> [PROBLEM DETAILS]
Copy exactly, and only, the lines from the one with "(359, 238) = (385, 297): purple" to the end of the listing; omit pictures.

***

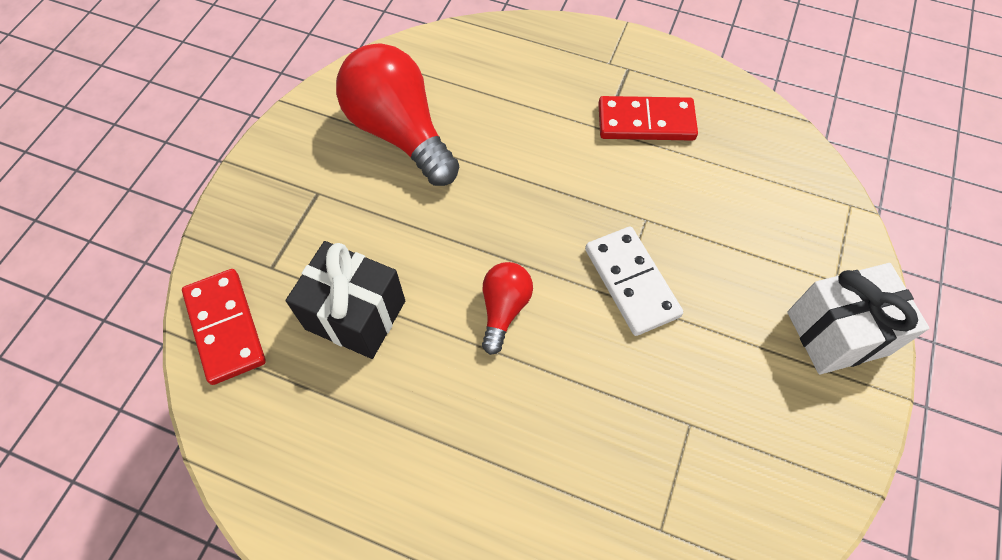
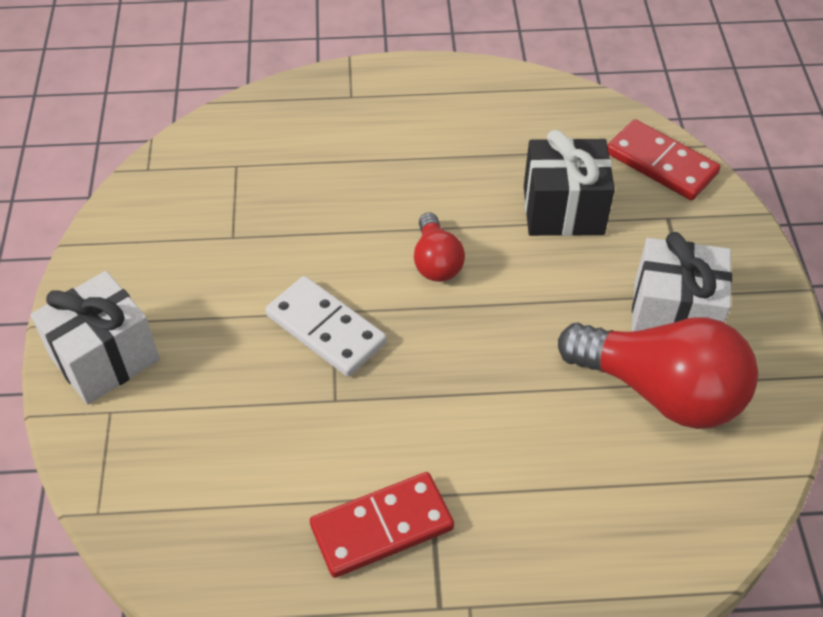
camera: 155 degrees right, 10 degrees down
(344, 181) = (673, 315): none -> white gift

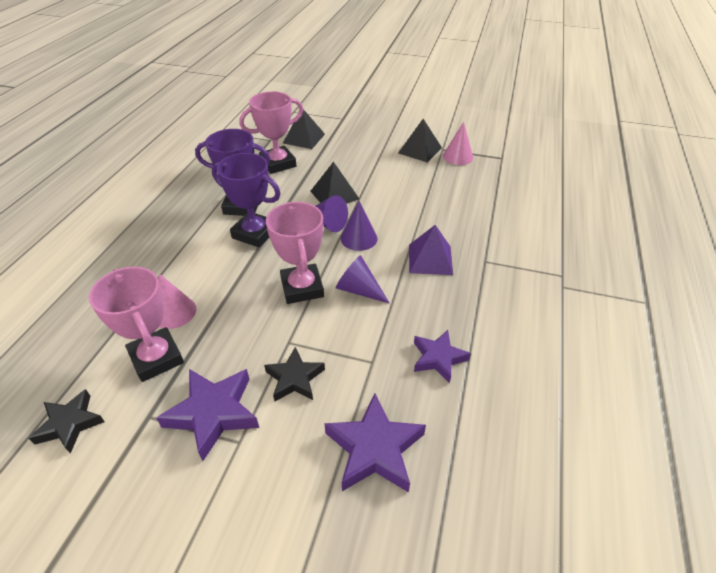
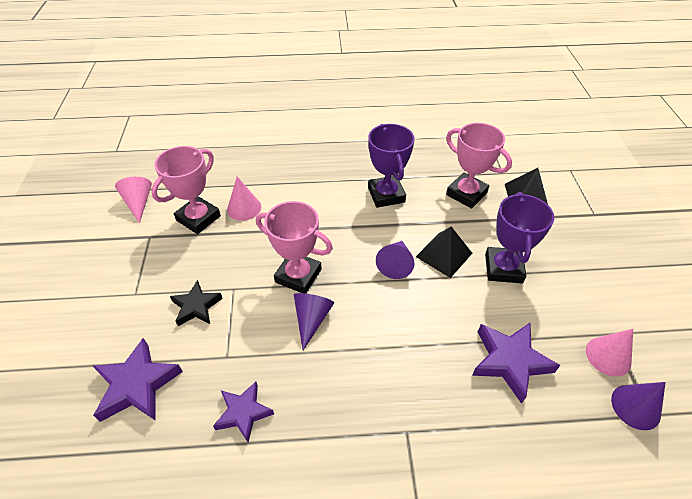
camera: 70 degrees right, 5 degrees up
(70, 424) = (138, 203): black star -> pink cone
(213, 413) = (156, 270): purple star -> purple star (509, 361)
(254, 233) = (353, 217): purple trophy -> purple trophy (503, 268)
(302, 288) = (298, 275): pink trophy -> pink trophy turned 60 degrees clockwise
(359, 238) = (385, 297): purple cone -> purple cone (635, 406)
(419, 150) = (589, 309): black pyramid -> none
(430, 259) = (383, 371): purple pyramid -> none

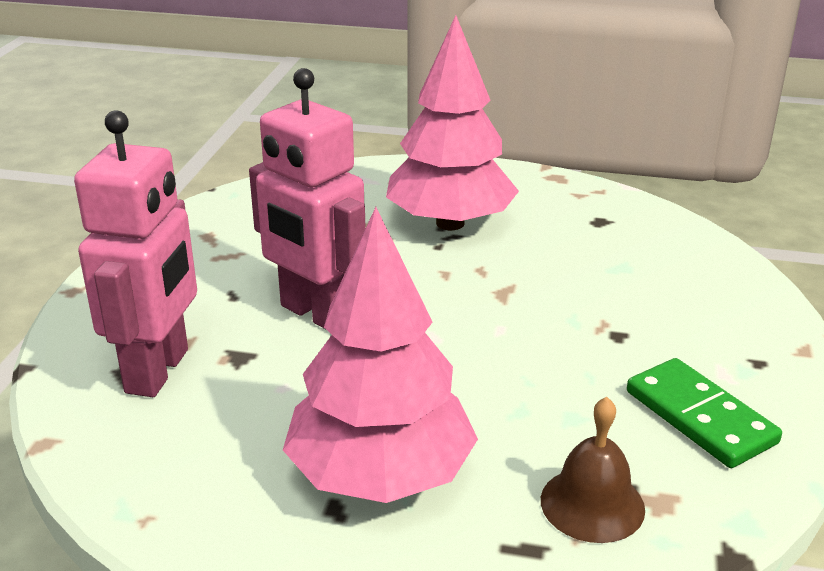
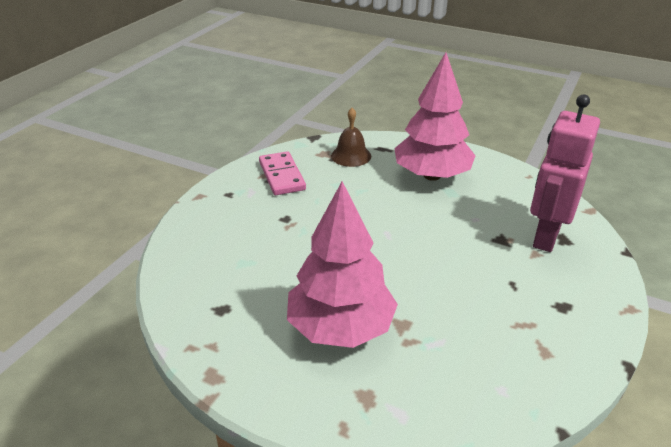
camera: 165 degrees left, 5 degrees up
(316, 314) = (456, 259): pink robot -> none
(699, 417) = (282, 176): green domino -> pink domino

***

> [WRITTEN RESPONSE]
(359, 238) = (385, 297): purple cone -> purple cone (635, 406)
(419, 150) = (589, 309): black pyramid -> none
(430, 259) = (383, 371): purple pyramid -> none

camera: 165 degrees left, 5 degrees up
(316, 314) = (456, 259): pink robot -> none
(699, 417) = (282, 176): green domino -> pink domino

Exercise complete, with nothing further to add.